What is required.
Show each line from the records below in which the word "blau" occurs.

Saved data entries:

/---

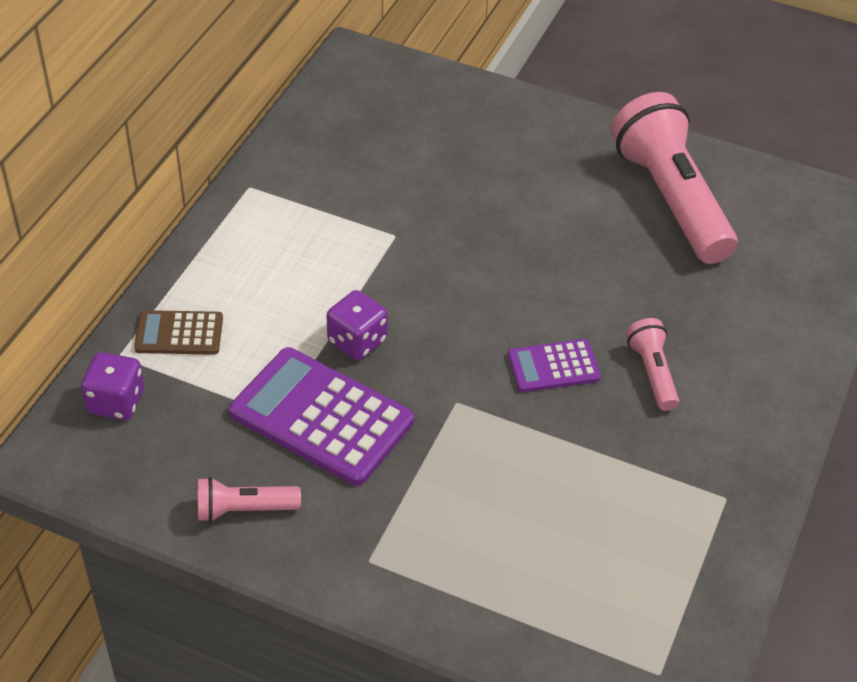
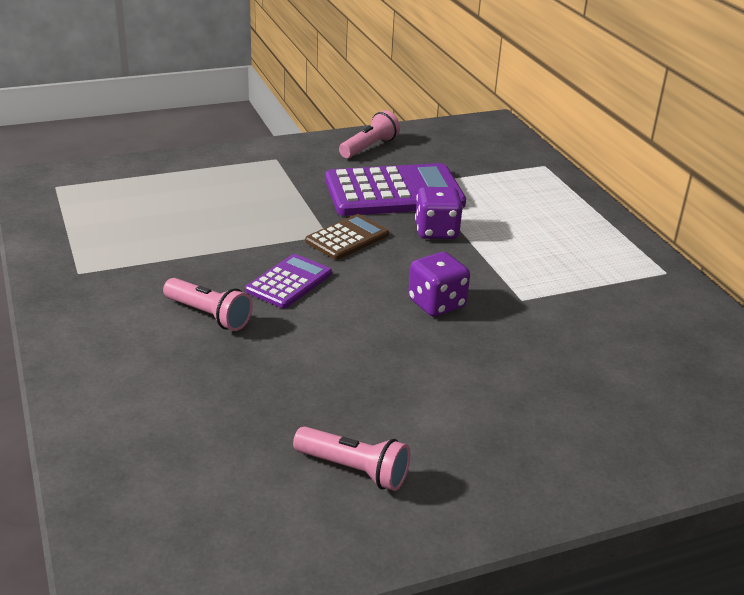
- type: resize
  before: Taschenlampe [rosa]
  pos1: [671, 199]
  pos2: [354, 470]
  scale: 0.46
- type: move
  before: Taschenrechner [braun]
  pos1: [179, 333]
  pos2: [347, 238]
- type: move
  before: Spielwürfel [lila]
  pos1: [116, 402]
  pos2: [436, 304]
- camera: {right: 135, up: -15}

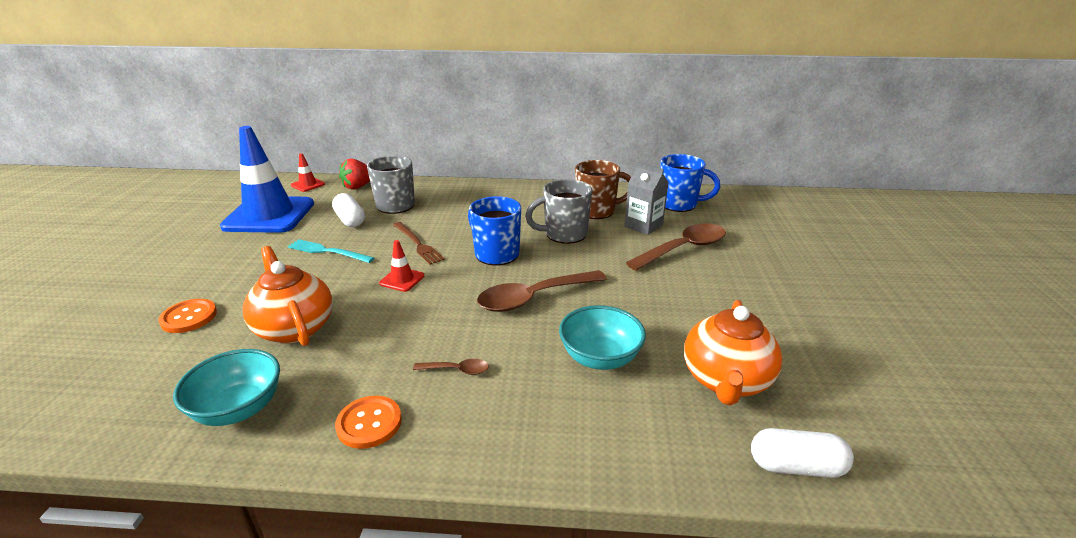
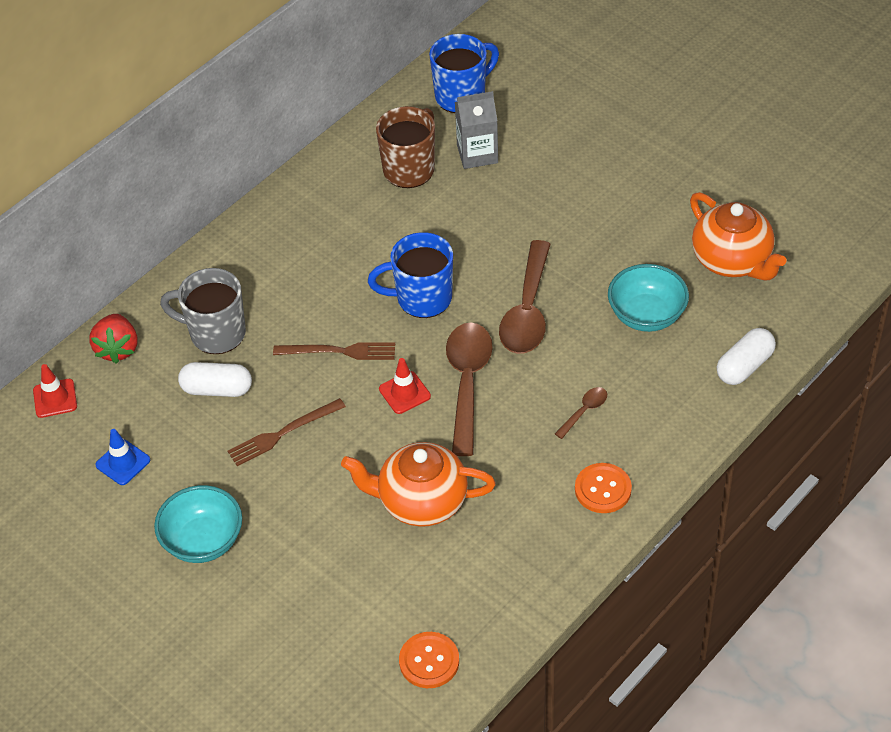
- type: resize
  before: Leitkegel [blau]
  pos1: [269, 215]
  pos2: [123, 462]
  scale: 0.4
- type: move
  before: Schüssel [türkis]
  pos1: [239, 409]
  pos2: [203, 541]
- type: recolor
  before: Gabel [türkis]
  after: Gabel [braun]
  pos1: [328, 251]
  pos2: [283, 433]
- type: move
  before: Knopf [orange]
  pos1: [189, 317]
  pos2: [429, 661]
- type: move
  before: Löffel [braun]
  pos1: [683, 249]
  pos2: [467, 383]
- type: move
  before: Kapsel [weiß]
  pos1: [796, 466]
  pos2: [744, 366]
- type: delete
  before: Tasse [grau]
  pos1: [564, 234]
- camera: {right: -50, up: 20}

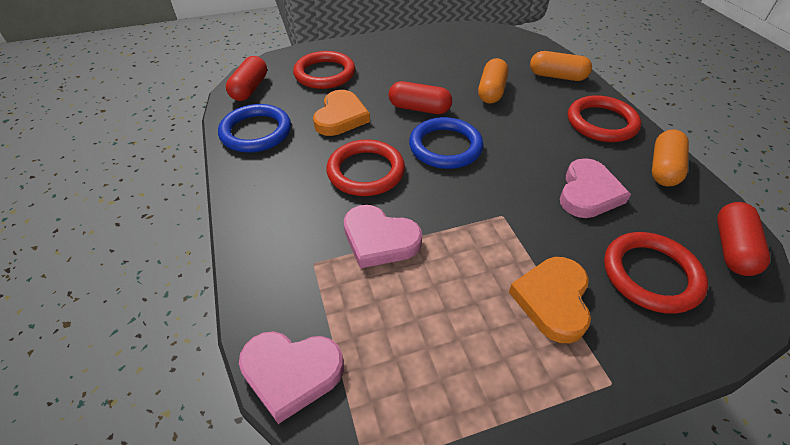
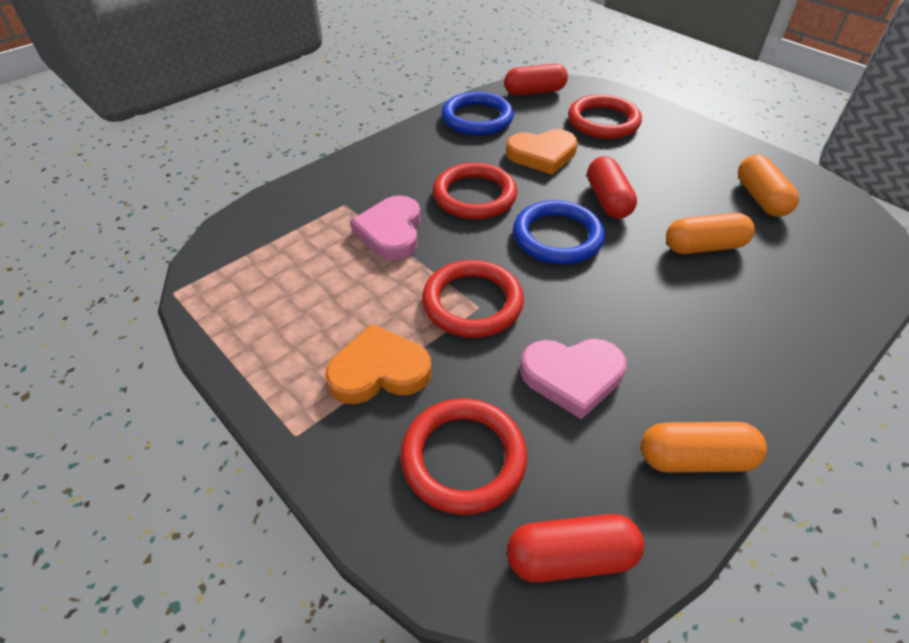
- type: move
  before: Ring [rot]
  pos1: [601, 123]
  pos2: [472, 303]
- type: move
  before: Kapsel [orange]
  pos1: [557, 76]
  pos2: [760, 198]
- type: delete
  before: Herz [rosa]
  pos1: [291, 373]
- camera: {right: 65, up: 0}

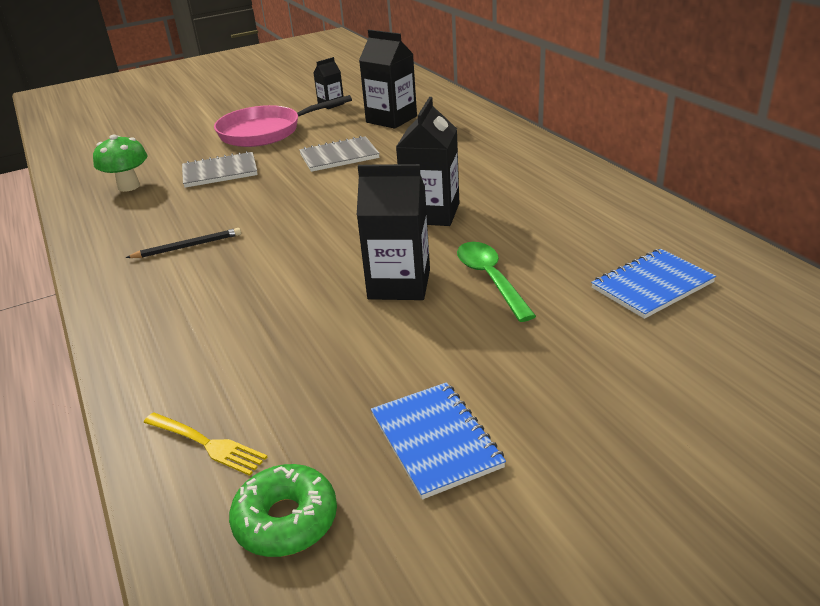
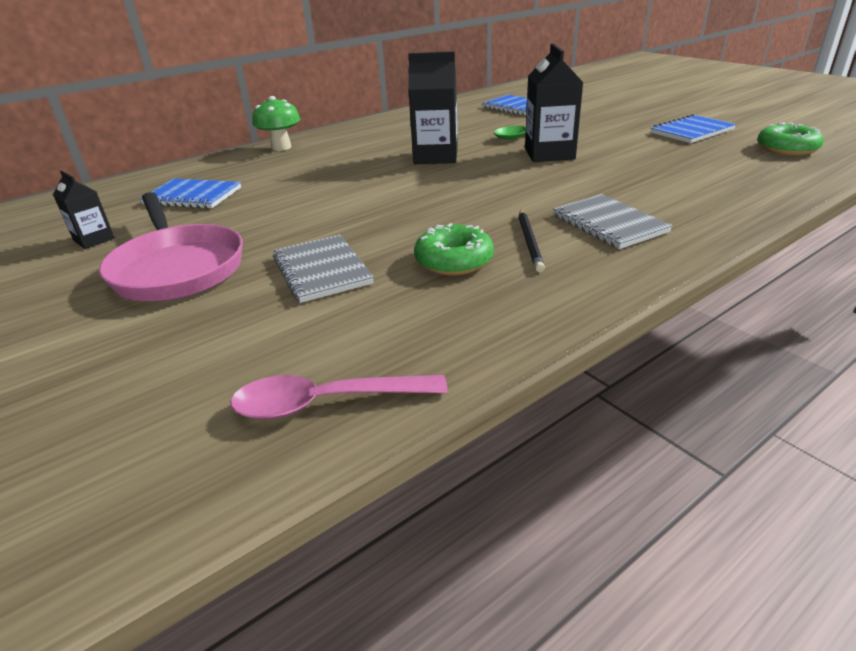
- type: replace
  before: Getränkekarton [schwarz]
  after: Notizbuch [blau]
  pos1: [391, 119]
  pos2: [193, 196]
- type: insert
  after: Löffel [rosa]
  pos2: [326, 403]
- type: move
  before: Pilz [grün]
  pos1: [129, 186]
  pos2: [281, 147]
- type: insert
  after: Donut [grün]
  pos2: [454, 261]
- type: rotate
  before: Bleistift [schwarz]
  pos1: [188, 246]
  pos2: [530, 242]
  turn: -150
- type: move
  before: Notizbuch [grau]
  pos1: [339, 156]
  pos2: [609, 224]
- type: delete
  before: Gabel [gelb]
  pos1: [206, 444]
- camera: {right: -100, up: 0}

\---

Expected answer.
  before: Leitkegel [blau]
  after: Notizbuch [blau]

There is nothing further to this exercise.